## Directions
Produce the tally of lines in the material below that hold "none", without anything else.
-=-=-
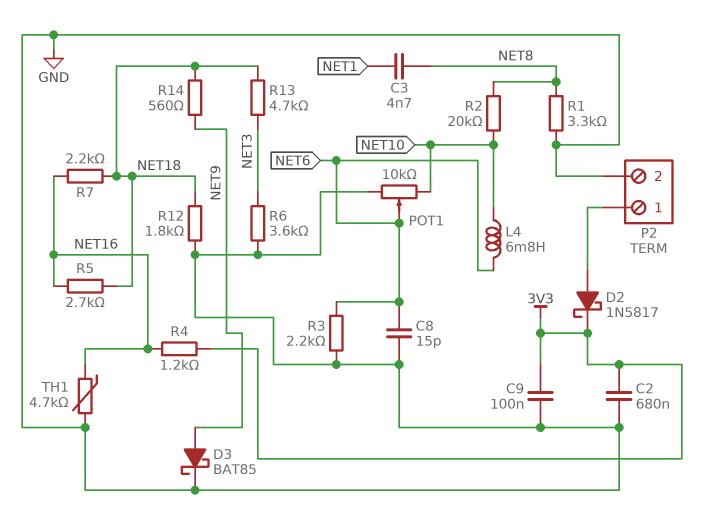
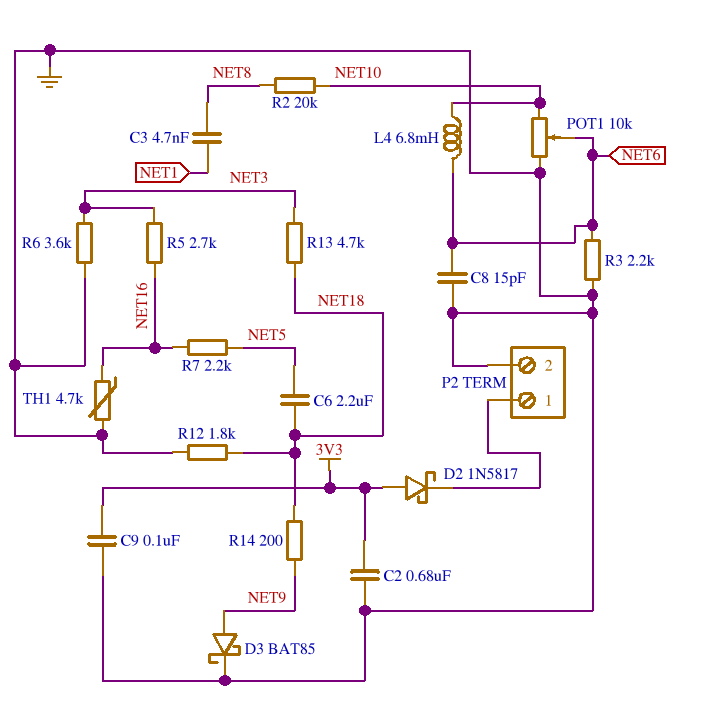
C6: none -> 2.2uF (NET5, NET18)
D2: schottky 1N5817 (A P2/1, K 3V3) -> schottky 1N5817 (A 3V3, K P2/1)
R1: 3.3k (GND, NET8) -> none
R4: 1.2k (3V3, NET16) -> none
R5: 2.7k (NET16, NET18) -> 2.7k (NET3, NET16)
R7: 2.2k (NET16, NET18) -> 2.2k (NET5, NET16)
R14: 560 (NET9, NET18) -> 200 (NET9, NET18)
-=-=-
## Exercise result
3